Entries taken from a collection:
-----

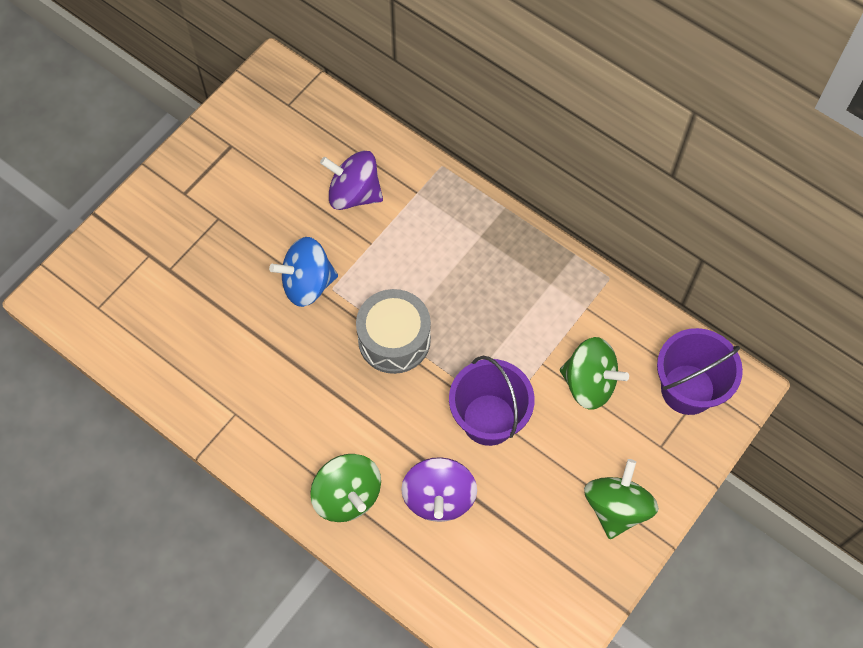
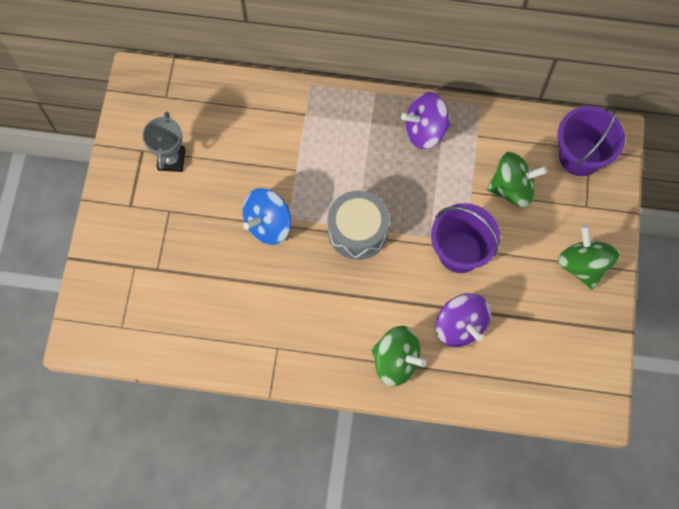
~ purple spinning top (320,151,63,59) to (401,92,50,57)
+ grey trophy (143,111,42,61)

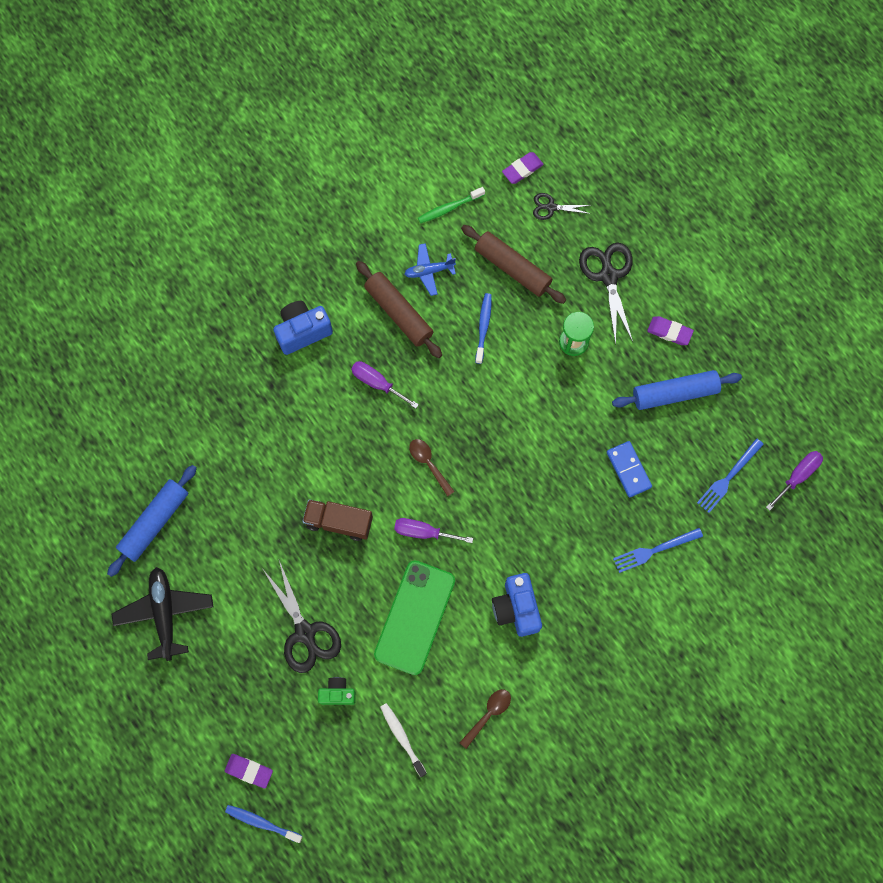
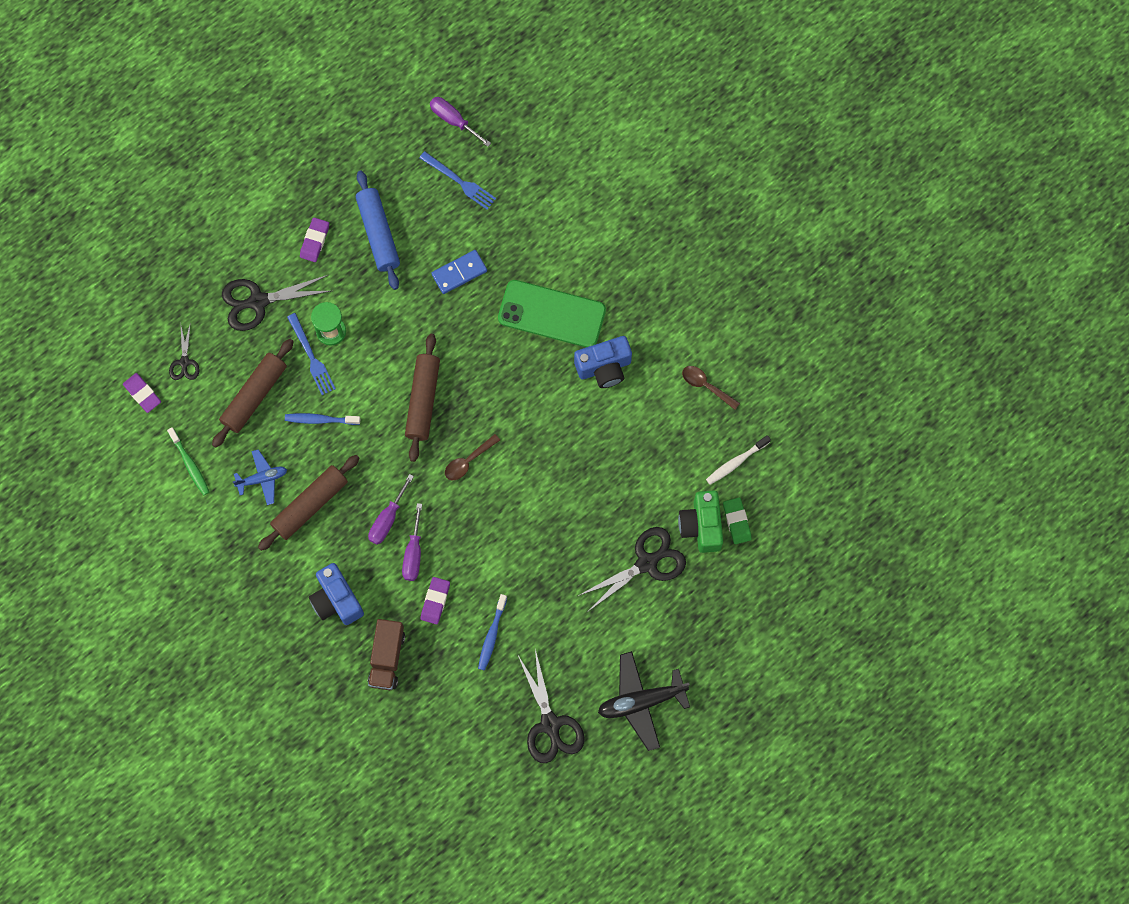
~ blue rolling pin (107,465,90,112) to black scissors (517,649,68,114)
~ purple eraser (225,754,48,34) to (421,577,29,47)
~ blue toothbrush (225,805,78,38) to (478,594,29,77)
~ brown truck (302,499,71,42) to (368,619,37,71)
~ green camera (318,677,38,28) = (678,490,45,63) x1.62
~ green phone (374,560,81,115) to (498,280,108,67)
~ purple screwdriver (394,518,79,25) to (402,503,20,78)
~ blue plane (404,243,52,53) = (233,449,54,56) 90 degrees counterclockwise
~ blue fork (613,528,90,45) to (287,313,49,82)
+ brown rolling pin (405,334,35,128)
+ green eraser (723,497,29,47)

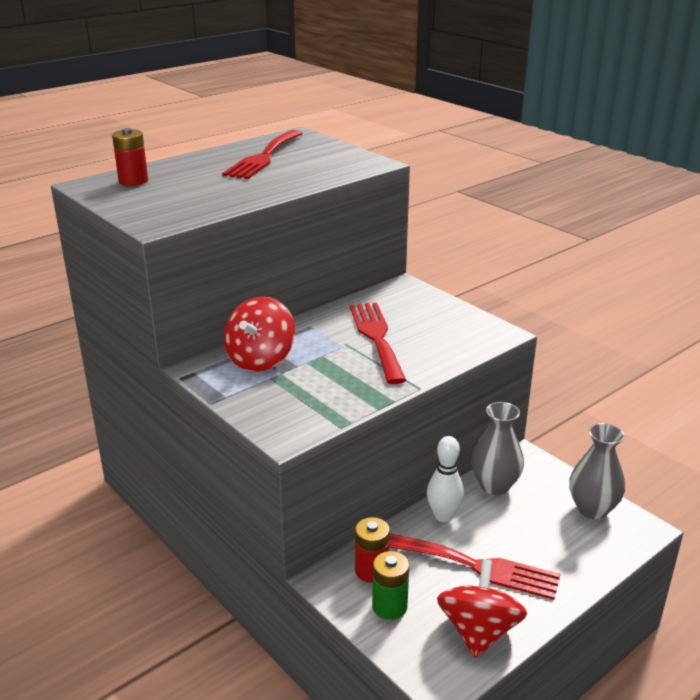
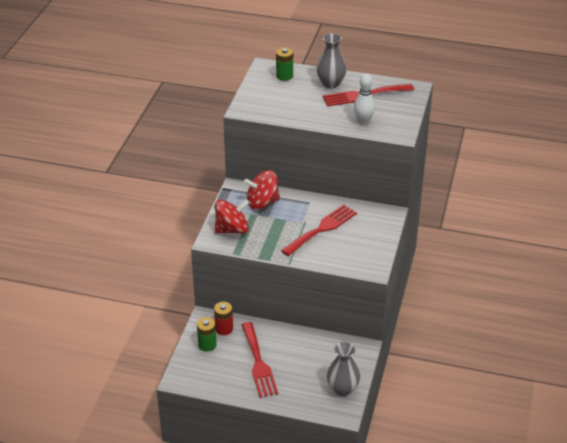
~ red battery (112,128,36,58) to green battery (276,48,17,33)
~ white bowling pin (427,436,37,86) to (354,73,21,52)
~ red spinning top (437,559,90,99) to (215,199,35,35)
~ grey vase (471,402,53,93) to (316,33,30,55)

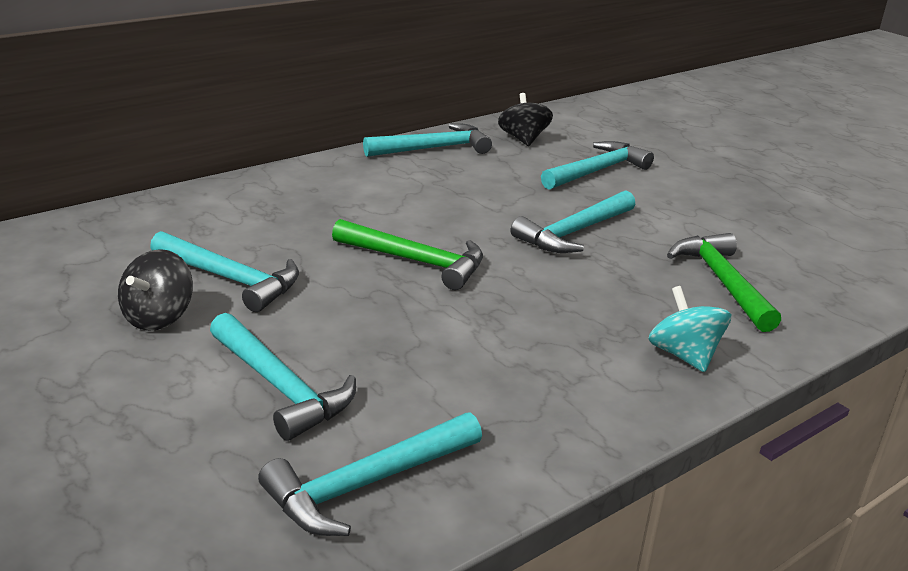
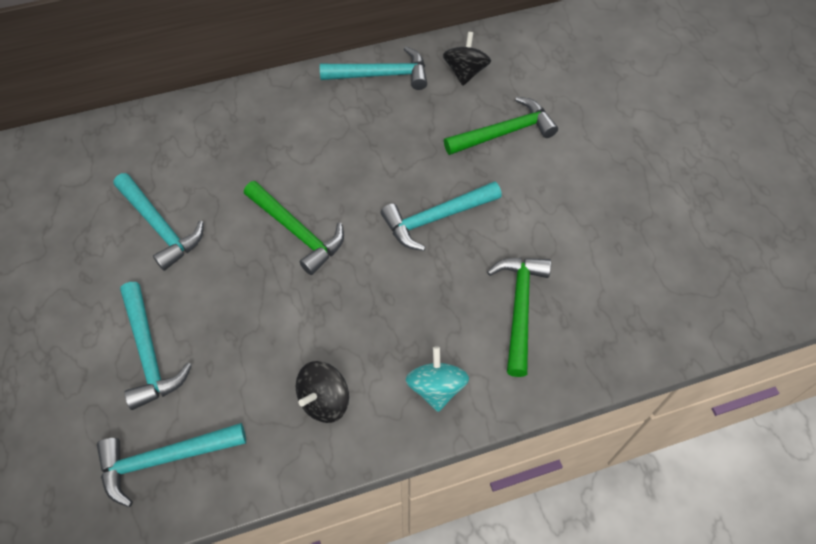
~ black spinning top (118,249,75,82) to (296,361,53,62)
~ turquoise hammer (541,141,113,49) to green hammer (444,97,114,58)

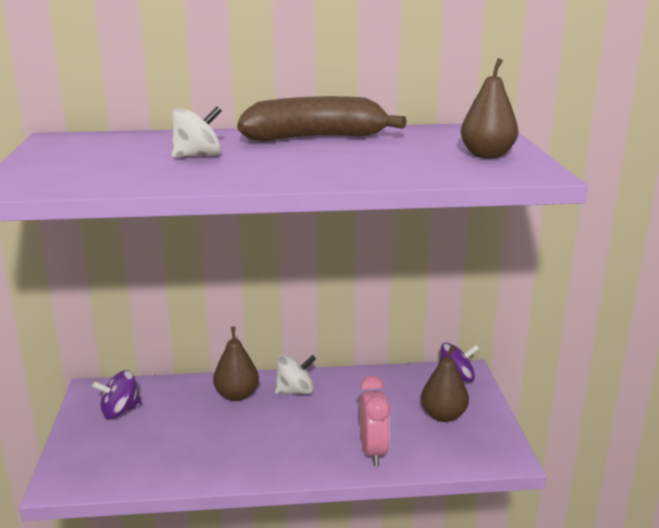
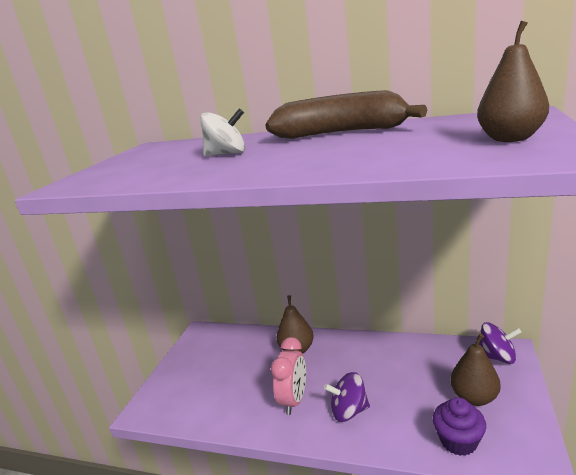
~ purple spinning top (92,370,50,49) to (324,372,46,50)
- white spinning top (275,355,41,39)
~ pink clock (359,376,31,90) to (271,337,35,78)
+ purple cupcake (433,397,53,59)

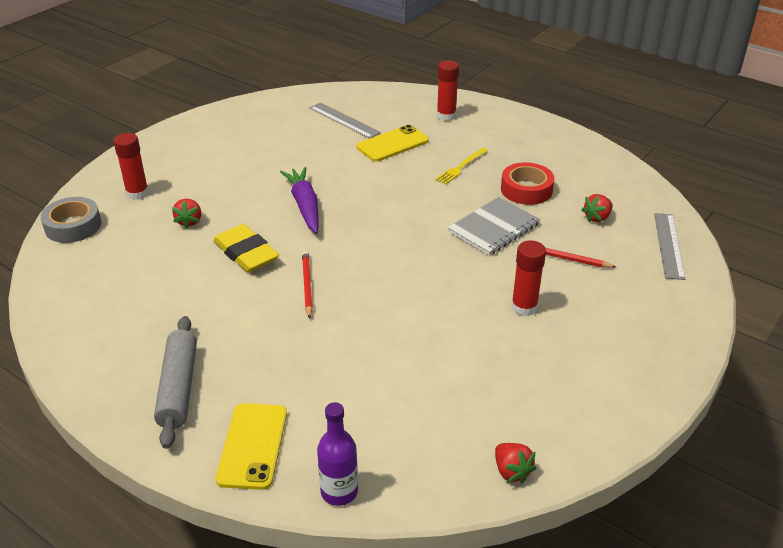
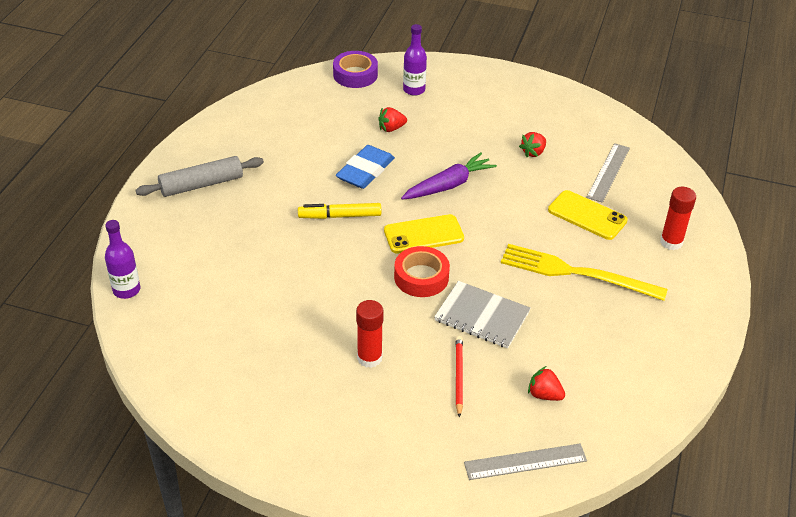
~ grey tape (41,197,60,46) to purple tape (333,51,45,37)
~ red glue stick (113,133,36,67) to purple bottle (403,24,24,72)
~ yellow eraser (213,224,66,48) to blue eraser (336,145,59,44)
~ yellow phone (216,403,71,87) to (384,214,80,40)
~ red pencil (302,251,11,68) to yellow marker (298,203,83,16)
~ yellow fork (435,148,53,36) = (501,244,167,57) x1.98
~ red strawberry (495,443,41,41) to (519,132,27,25)
~ red tape (501,162,54,43) to (394,246,56,51)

-----

## [About this task]
Exactly as written above, retype the lines starting at the one holding "green battery (276,48,17,33)" and ending at the one holding "yellow marker (298,203,83,16)", both included, but not the pictures.

## [Task answer]
~ red battery (112,128,36,58) to green battery (276,48,17,33)
~ white bowling pin (427,436,37,86) to (354,73,21,52)
~ red spinning top (437,559,90,99) to (215,199,35,35)
~ grey vase (471,402,53,93) to (316,33,30,55)

~ black spinning top (118,249,75,82) to (296,361,53,62)
~ turquoise hammer (541,141,113,49) to green hammer (444,97,114,58)

~ purple spinning top (92,370,50,49) to (324,372,46,50)
- white spinning top (275,355,41,39)
~ pink clock (359,376,31,90) to (271,337,35,78)
+ purple cupcake (433,397,53,59)

~ grey tape (41,197,60,46) to purple tape (333,51,45,37)
~ red glue stick (113,133,36,67) to purple bottle (403,24,24,72)
~ yellow eraser (213,224,66,48) to blue eraser (336,145,59,44)
~ yellow phone (216,403,71,87) to (384,214,80,40)
~ red pencil (302,251,11,68) to yellow marker (298,203,83,16)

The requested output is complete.